> Data shown:
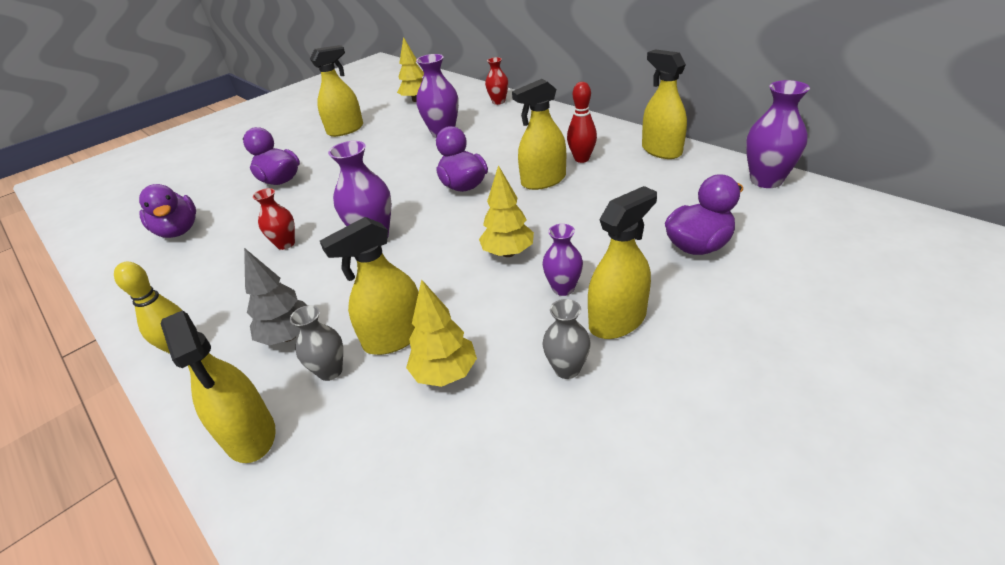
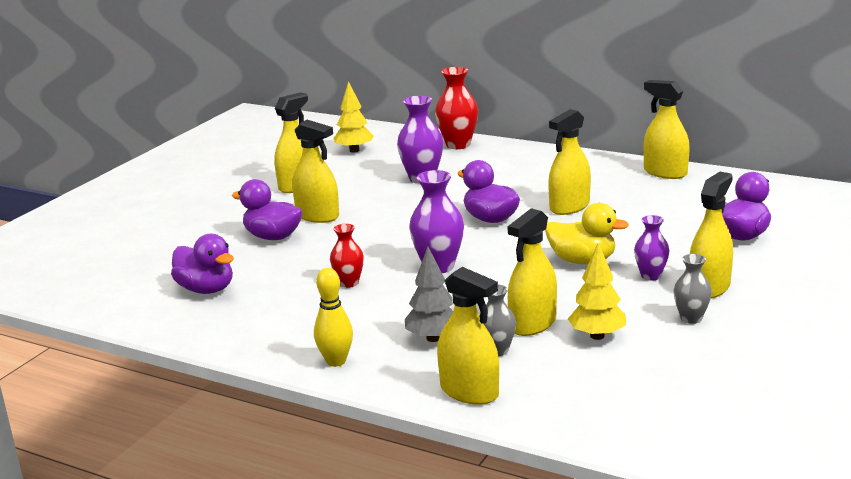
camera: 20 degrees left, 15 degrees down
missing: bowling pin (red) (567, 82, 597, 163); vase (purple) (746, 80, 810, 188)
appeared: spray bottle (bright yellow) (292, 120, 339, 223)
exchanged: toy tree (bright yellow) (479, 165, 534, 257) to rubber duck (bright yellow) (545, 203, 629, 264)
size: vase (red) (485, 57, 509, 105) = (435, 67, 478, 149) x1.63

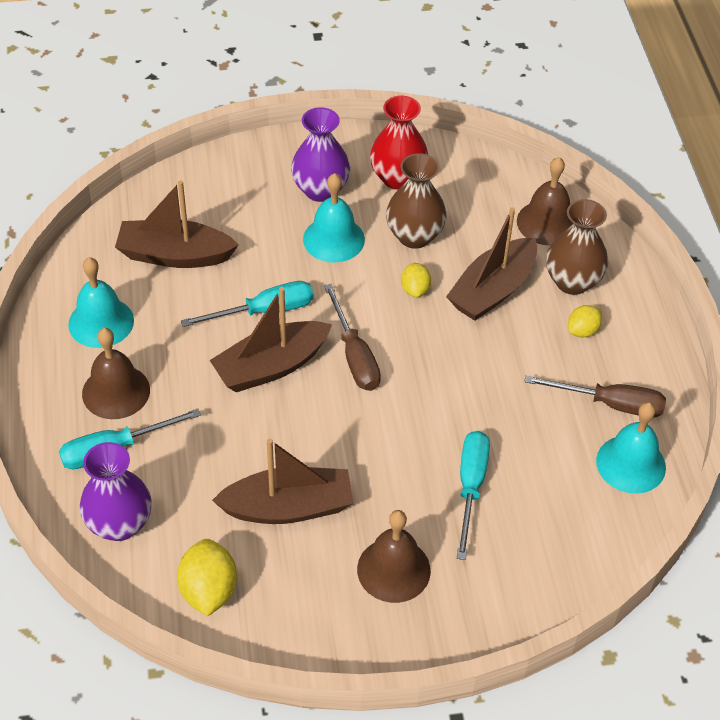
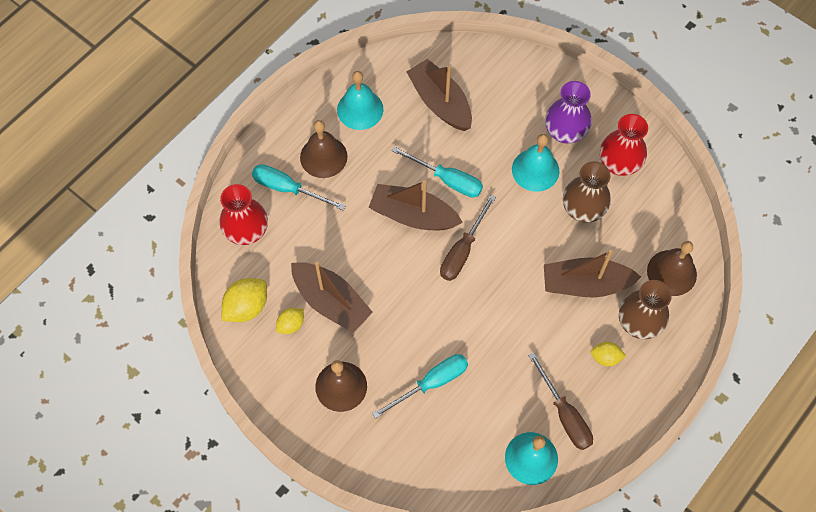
camera: 50 degrees right, 15 degrees up
relocated: lemon (bright yellow) (401, 263, 431, 297) to (276, 308, 304, 334)
colour: vase (purple) (79, 442, 152, 541) to vase (red) (219, 184, 268, 245)

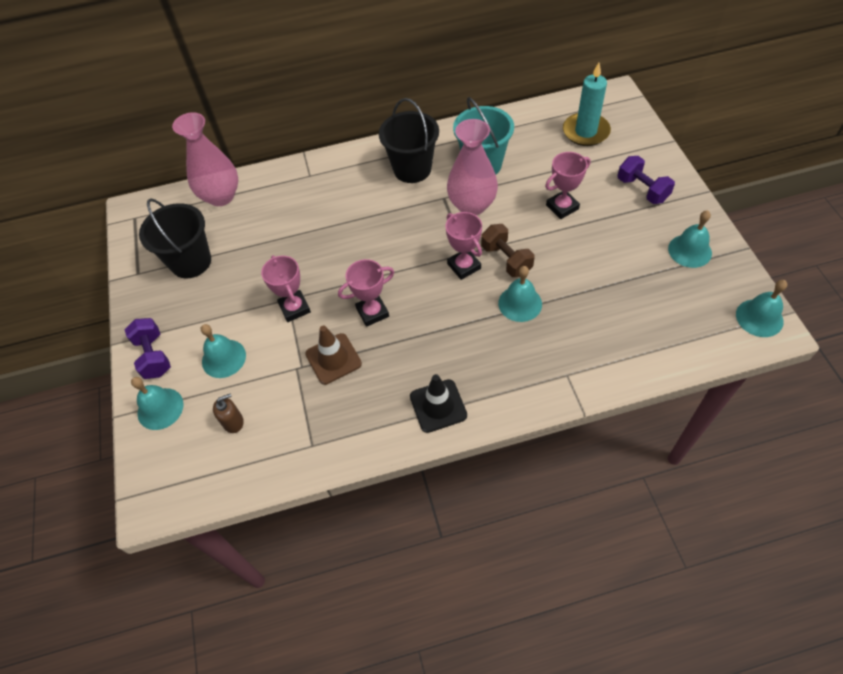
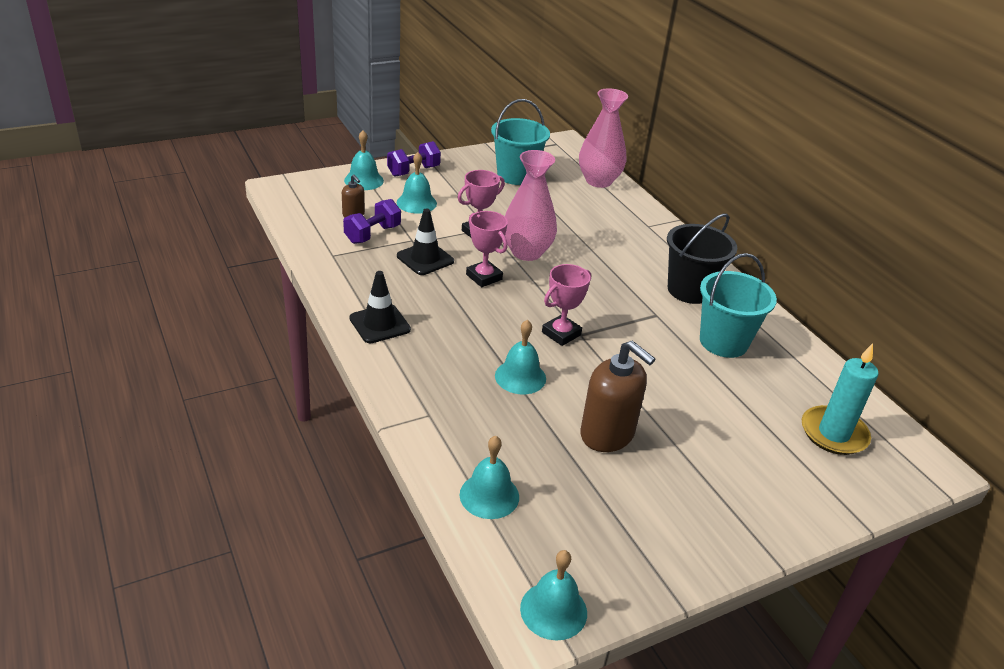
camera: 70 degrees right, 20 degrees down
missing: free weight (dark brown) (481, 224, 534, 277); trophy (pink) (545, 152, 591, 219)
appeared: pump bottle (dark brown) (580, 340, 655, 452)
relocated: vase (pink) (447, 119, 498, 215) to (505, 150, 557, 261); free weight (purple) (617, 156, 675, 204) to (343, 199, 401, 244); bell (aqua) (668, 210, 712, 268) to (460, 436, 519, 519)
colour: bucket (jet-black) (139, 198, 211, 278) to bucket (aqua) (491, 99, 550, 185); road cone (dark brown) (305, 326, 362, 385) to road cone (jet-black) (397, 209, 454, 275)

> What the exercise asks:
What are the lines in the records above, word for word, from the one containing "missing: bowling pin" through the one containing "relocated: lemon (bright", both ends included and pictures left out?

> Task solution:
missing: bowling pin (red) (567, 82, 597, 163); vase (purple) (746, 80, 810, 188)
appeared: spray bottle (bright yellow) (292, 120, 339, 223)
exchanged: toy tree (bright yellow) (479, 165, 534, 257) to rubber duck (bright yellow) (545, 203, 629, 264)
size: vase (red) (485, 57, 509, 105) = (435, 67, 478, 149) x1.63

camera: 50 degrees right, 15 degrees up
relocated: lemon (bright yellow) (401, 263, 431, 297) to (276, 308, 304, 334)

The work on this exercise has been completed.